→ Prompt: Make a tally of the lines in the records that include the string "MISO", and give only that number.

********************

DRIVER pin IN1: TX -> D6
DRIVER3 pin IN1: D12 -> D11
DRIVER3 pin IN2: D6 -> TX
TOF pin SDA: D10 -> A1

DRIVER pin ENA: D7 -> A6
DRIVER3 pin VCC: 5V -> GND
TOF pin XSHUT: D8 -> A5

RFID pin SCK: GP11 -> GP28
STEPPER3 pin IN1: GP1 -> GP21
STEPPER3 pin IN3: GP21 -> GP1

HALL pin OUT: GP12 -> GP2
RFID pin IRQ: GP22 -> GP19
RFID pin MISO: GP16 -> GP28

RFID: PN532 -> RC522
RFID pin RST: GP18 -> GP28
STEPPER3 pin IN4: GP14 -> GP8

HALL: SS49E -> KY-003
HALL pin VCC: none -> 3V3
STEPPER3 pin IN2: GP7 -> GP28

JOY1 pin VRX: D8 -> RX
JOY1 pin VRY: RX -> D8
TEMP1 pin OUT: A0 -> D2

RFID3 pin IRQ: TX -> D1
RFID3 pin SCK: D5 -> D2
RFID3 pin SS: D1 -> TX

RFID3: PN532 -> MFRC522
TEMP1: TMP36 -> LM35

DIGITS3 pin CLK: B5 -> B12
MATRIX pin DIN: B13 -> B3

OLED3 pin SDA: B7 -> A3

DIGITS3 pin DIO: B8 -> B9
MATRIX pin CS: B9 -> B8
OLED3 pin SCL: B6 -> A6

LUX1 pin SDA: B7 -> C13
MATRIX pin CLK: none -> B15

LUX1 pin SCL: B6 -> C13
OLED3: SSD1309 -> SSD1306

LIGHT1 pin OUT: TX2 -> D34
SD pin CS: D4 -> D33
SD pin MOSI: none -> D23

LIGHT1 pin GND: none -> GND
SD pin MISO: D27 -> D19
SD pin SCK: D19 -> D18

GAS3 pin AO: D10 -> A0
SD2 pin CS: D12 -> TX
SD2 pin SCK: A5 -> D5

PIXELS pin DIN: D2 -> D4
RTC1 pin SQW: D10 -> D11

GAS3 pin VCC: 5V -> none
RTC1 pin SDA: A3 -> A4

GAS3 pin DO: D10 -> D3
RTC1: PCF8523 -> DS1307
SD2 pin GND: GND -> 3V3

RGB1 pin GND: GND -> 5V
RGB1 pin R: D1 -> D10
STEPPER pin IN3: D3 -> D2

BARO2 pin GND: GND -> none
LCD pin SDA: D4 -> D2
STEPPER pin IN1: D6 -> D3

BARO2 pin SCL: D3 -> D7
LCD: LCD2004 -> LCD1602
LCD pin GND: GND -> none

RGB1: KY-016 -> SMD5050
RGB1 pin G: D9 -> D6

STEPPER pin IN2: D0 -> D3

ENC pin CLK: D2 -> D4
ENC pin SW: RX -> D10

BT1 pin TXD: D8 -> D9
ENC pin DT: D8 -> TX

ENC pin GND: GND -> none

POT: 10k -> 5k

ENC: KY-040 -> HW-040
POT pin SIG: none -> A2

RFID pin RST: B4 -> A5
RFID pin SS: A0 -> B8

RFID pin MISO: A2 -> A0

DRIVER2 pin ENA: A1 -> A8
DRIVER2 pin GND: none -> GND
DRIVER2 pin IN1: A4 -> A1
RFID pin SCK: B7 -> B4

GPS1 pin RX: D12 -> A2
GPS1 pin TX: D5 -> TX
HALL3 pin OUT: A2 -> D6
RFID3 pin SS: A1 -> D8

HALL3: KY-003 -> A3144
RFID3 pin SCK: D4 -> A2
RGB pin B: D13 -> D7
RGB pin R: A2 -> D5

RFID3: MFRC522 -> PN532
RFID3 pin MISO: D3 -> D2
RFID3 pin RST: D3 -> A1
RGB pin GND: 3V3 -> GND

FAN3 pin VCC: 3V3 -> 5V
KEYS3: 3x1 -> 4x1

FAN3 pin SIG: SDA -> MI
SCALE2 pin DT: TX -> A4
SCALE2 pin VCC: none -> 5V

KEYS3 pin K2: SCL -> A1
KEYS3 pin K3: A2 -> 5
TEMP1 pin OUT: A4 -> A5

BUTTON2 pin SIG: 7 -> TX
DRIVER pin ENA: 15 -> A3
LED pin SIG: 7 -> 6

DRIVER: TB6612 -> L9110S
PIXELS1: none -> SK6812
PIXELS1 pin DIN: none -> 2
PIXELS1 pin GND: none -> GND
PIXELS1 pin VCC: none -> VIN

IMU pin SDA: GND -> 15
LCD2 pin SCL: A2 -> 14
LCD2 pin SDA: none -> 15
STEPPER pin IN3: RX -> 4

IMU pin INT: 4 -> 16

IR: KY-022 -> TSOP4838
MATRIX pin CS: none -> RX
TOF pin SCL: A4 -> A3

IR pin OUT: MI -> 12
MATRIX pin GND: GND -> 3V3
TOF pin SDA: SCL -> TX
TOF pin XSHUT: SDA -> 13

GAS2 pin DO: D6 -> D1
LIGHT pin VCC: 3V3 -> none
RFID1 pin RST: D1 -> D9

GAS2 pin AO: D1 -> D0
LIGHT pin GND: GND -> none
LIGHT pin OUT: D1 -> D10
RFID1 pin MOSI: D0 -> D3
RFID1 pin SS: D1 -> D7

********************

→ Completed exercise: 4